What to work on
Each record here should be printed again exactly; please leave its pictures out.

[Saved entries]
------------------------------

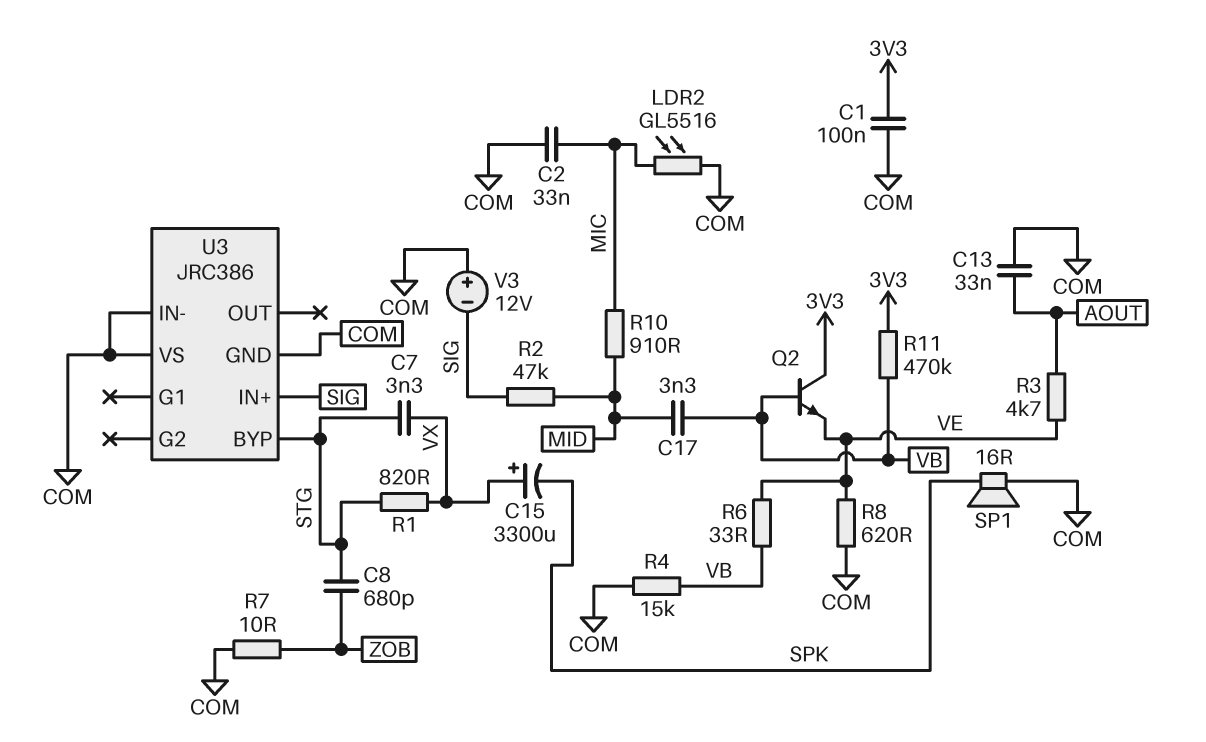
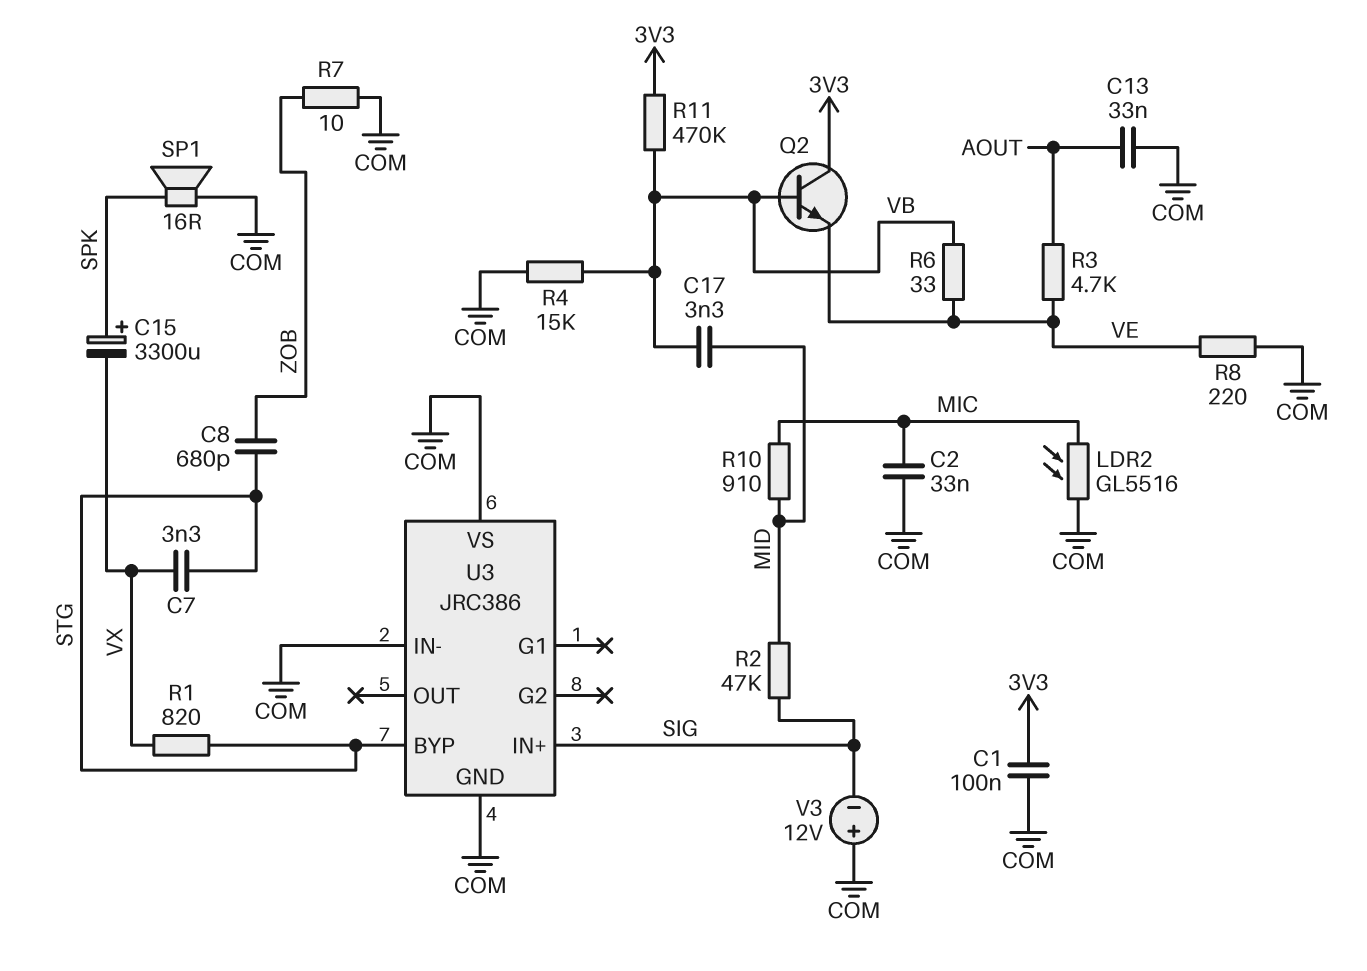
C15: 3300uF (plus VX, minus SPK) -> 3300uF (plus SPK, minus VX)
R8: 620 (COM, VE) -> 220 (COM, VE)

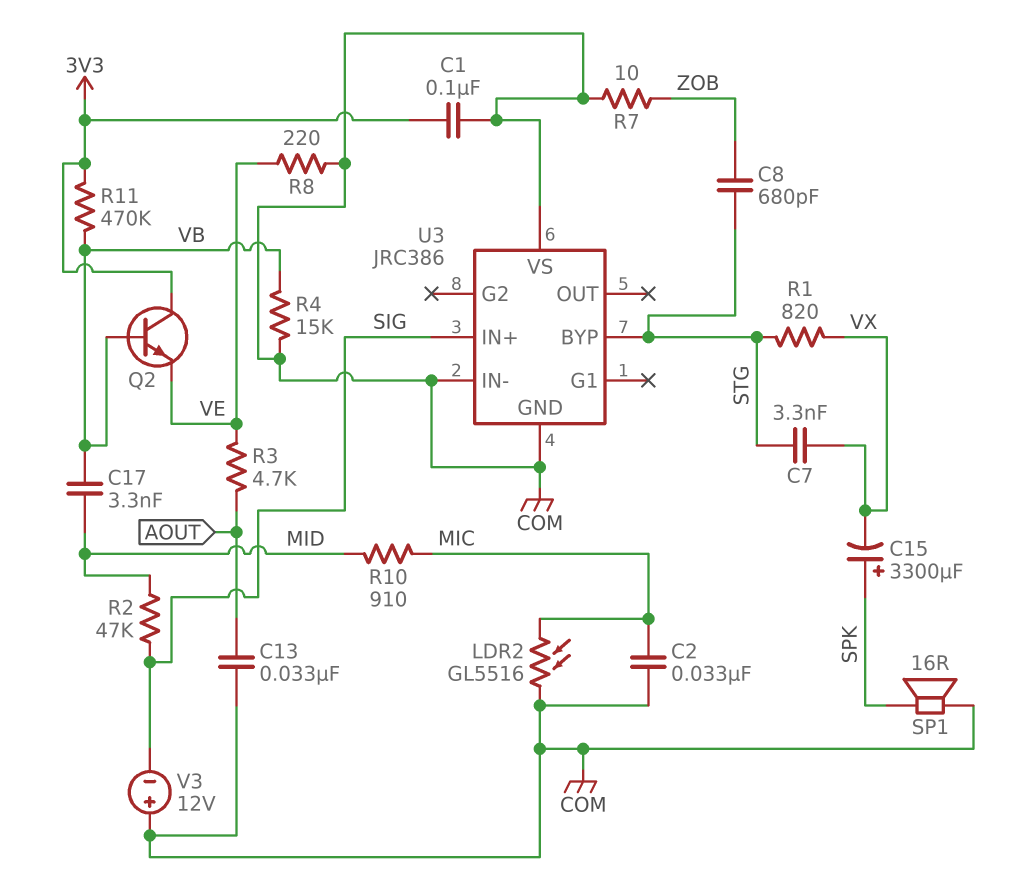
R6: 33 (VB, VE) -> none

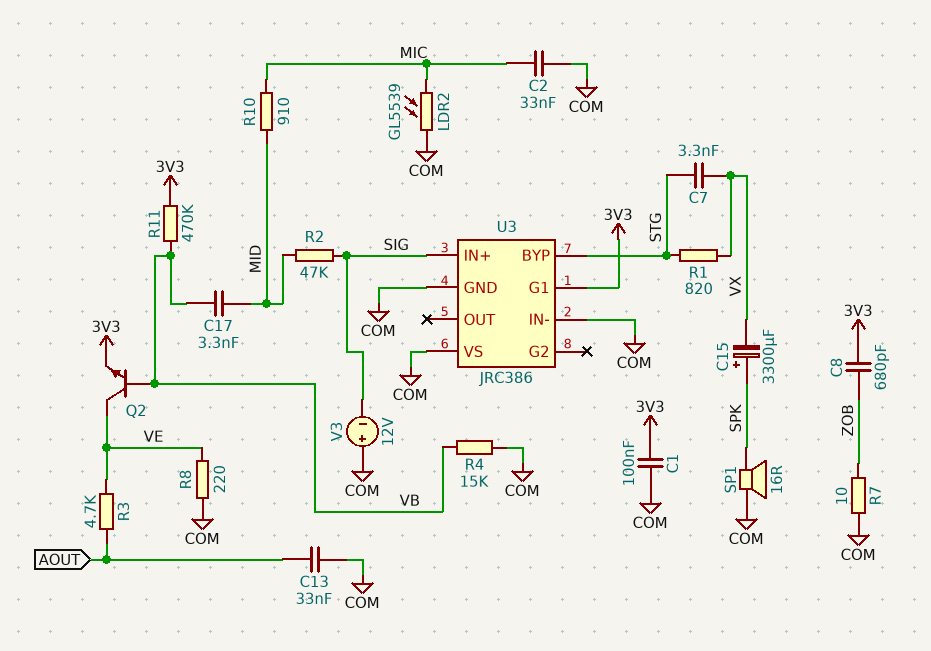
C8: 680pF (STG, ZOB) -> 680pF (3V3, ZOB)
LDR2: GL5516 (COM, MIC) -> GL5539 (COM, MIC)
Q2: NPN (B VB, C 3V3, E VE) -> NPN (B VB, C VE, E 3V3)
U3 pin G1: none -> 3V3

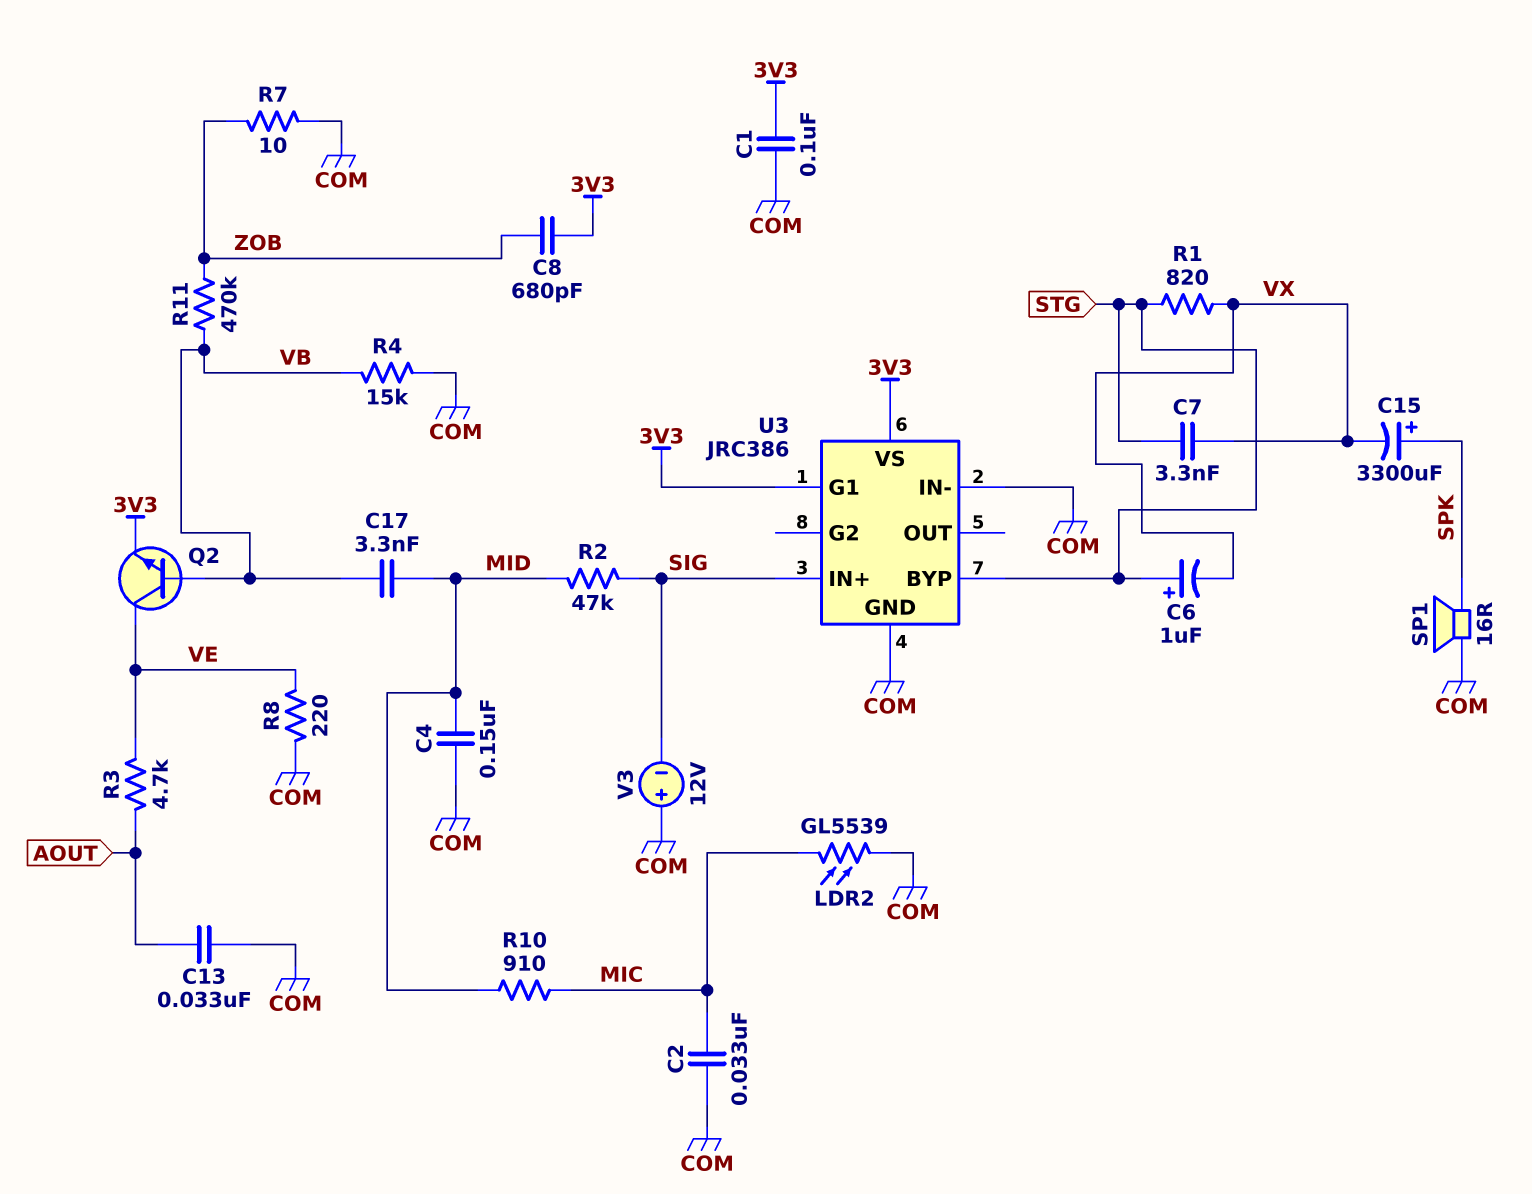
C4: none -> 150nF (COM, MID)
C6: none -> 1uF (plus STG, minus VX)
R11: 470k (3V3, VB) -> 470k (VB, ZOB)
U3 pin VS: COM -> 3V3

------------------------------

Response to this task
C15: 3300uF (plus VX, minus SPK) -> 3300uF (plus SPK, minus VX)
R8: 620 (COM, VE) -> 220 (COM, VE)

R6: 33 (VB, VE) -> none

C8: 680pF (STG, ZOB) -> 680pF (3V3, ZOB)
LDR2: GL5516 (COM, MIC) -> GL5539 (COM, MIC)
Q2: NPN (B VB, C 3V3, E VE) -> NPN (B VB, C VE, E 3V3)
U3 pin G1: none -> 3V3

C4: none -> 150nF (COM, MID)
C6: none -> 1uF (plus STG, minus VX)
R11: 470k (3V3, VB) -> 470k (VB, ZOB)
U3 pin VS: COM -> 3V3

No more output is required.